What to work on:
Entries follow. Give back exactly the lines starting at the one containing "DHT1 pin DATA: D4 -> D23" and ending at the one containing "LUX pin SDA: D15 -> D21", and no other lines.

── Entries supplied

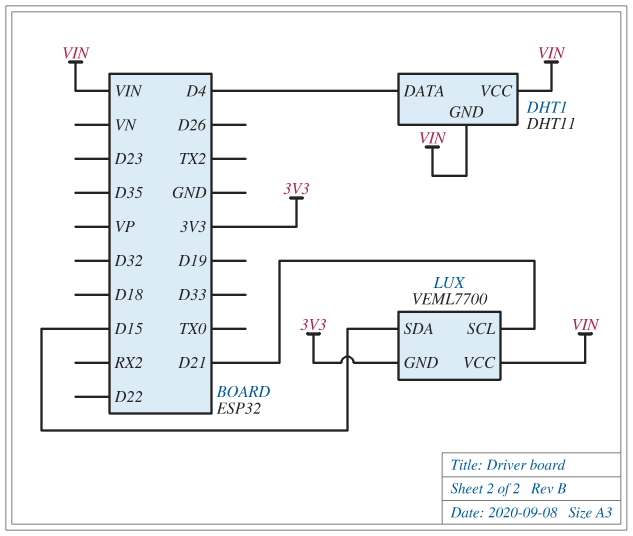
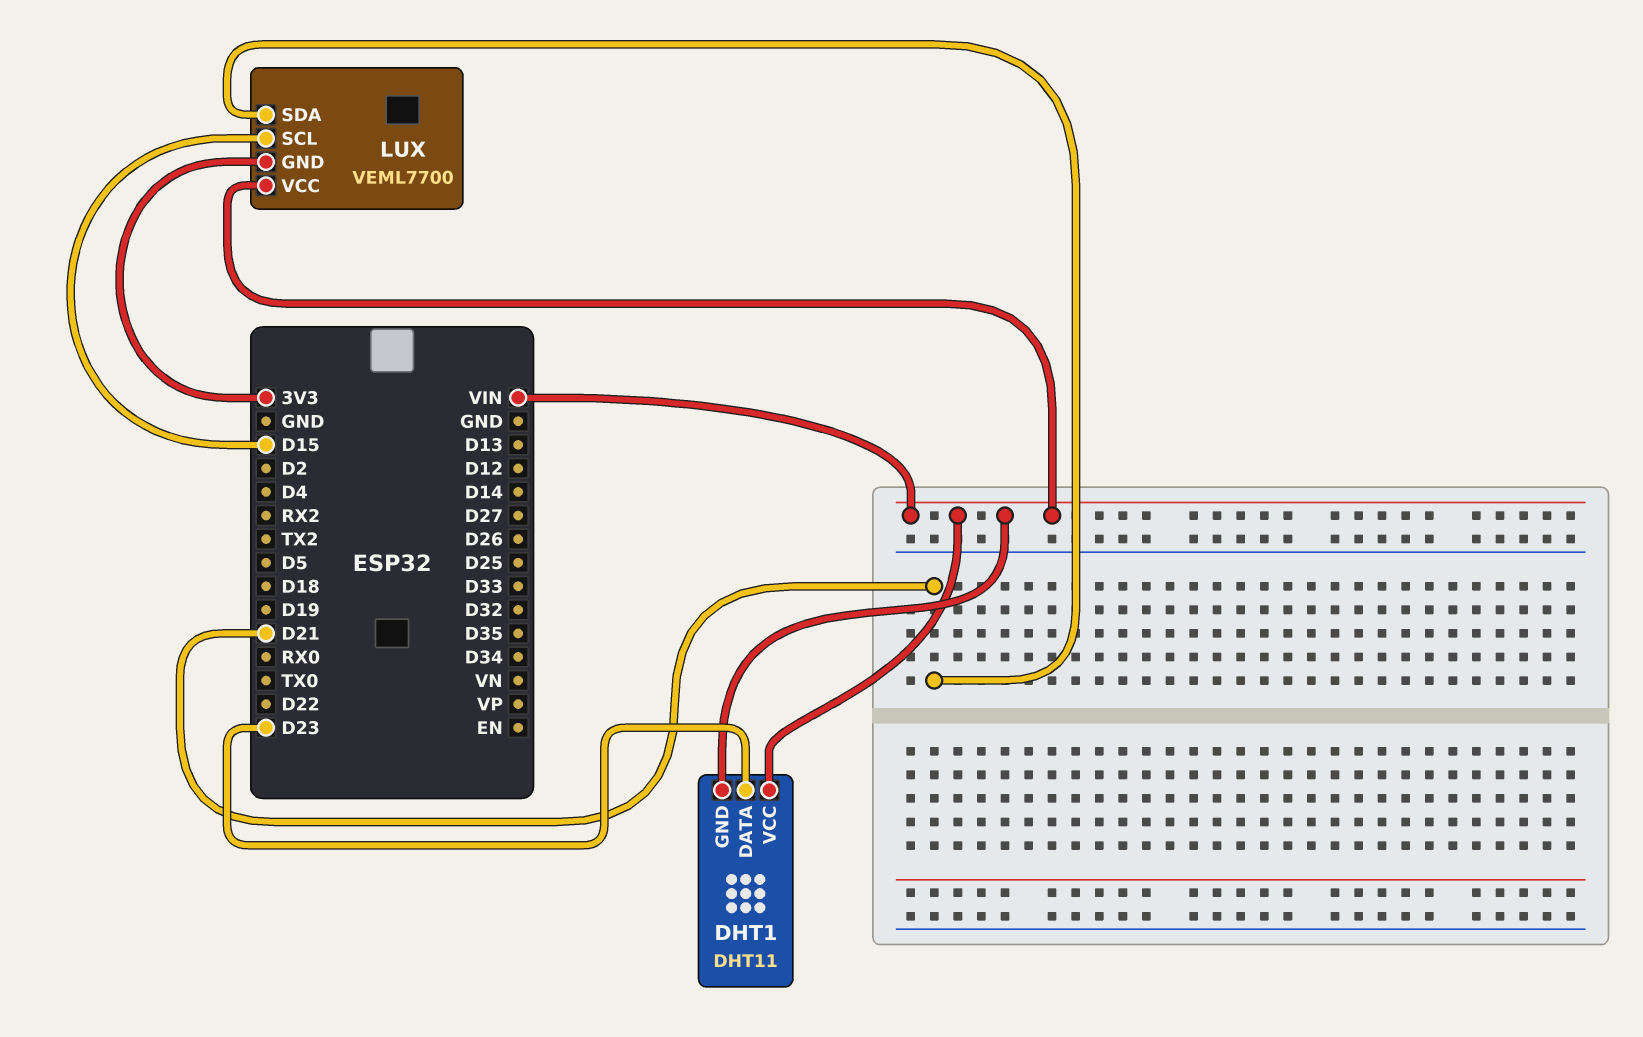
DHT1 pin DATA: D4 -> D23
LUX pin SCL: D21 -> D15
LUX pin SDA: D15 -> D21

────
── Entries supplied

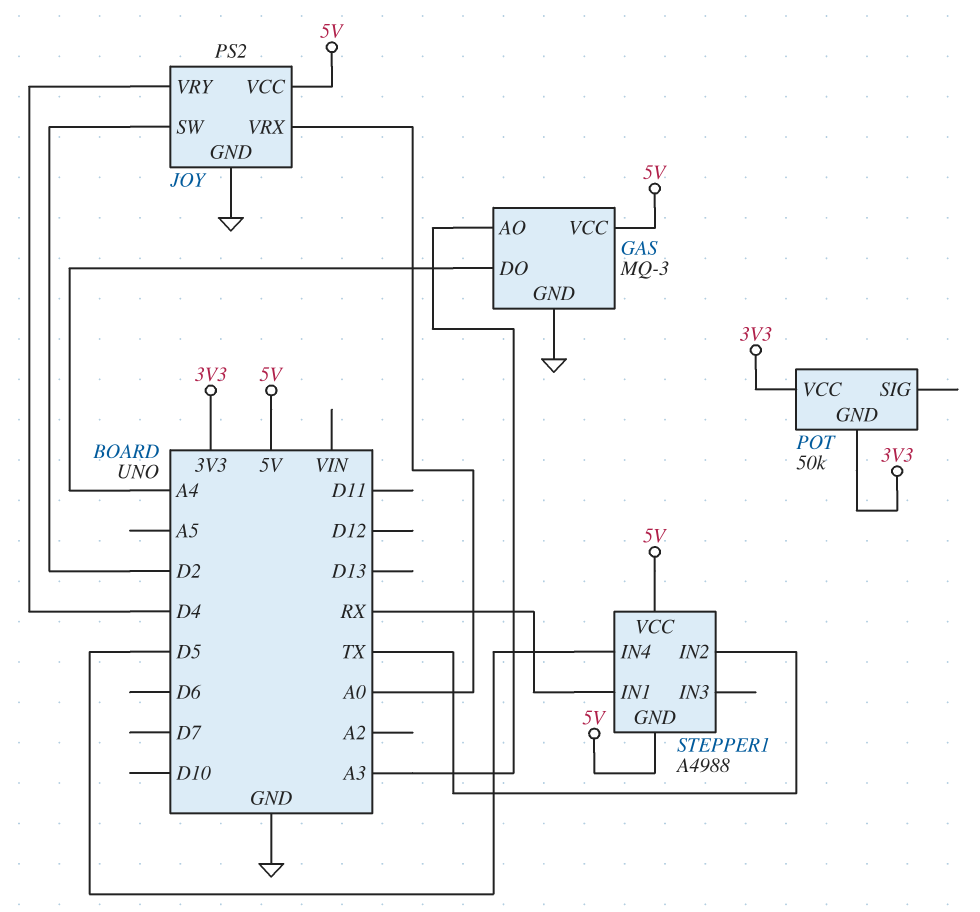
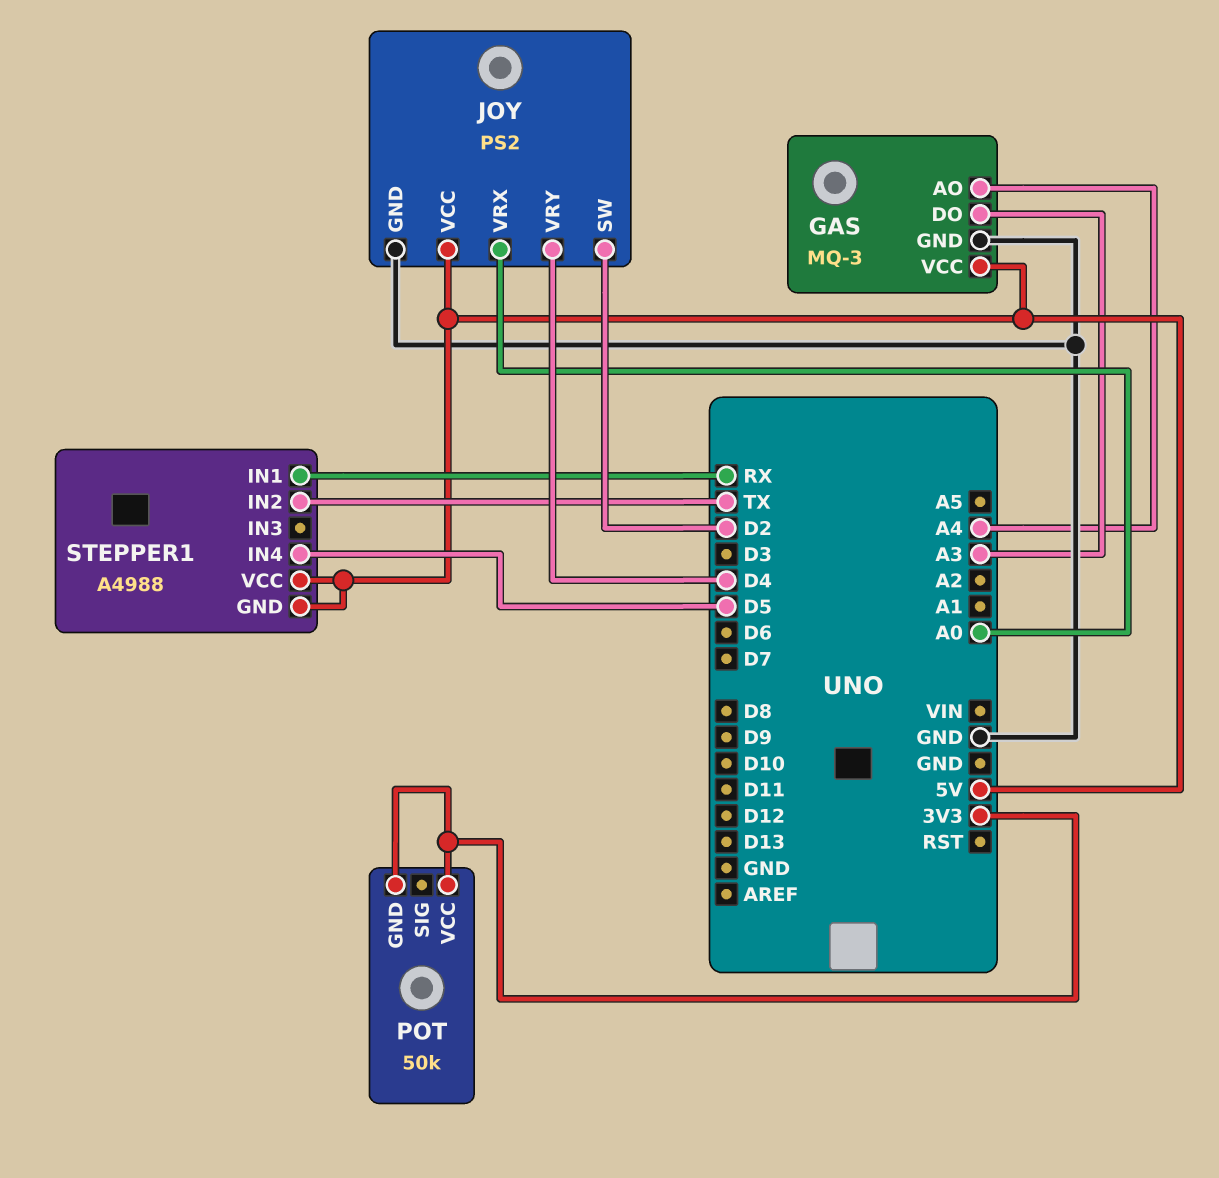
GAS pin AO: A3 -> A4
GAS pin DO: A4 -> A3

────

Exercise answer:
DHT1 pin DATA: D4 -> D23
LUX pin SCL: D21 -> D15
LUX pin SDA: D15 -> D21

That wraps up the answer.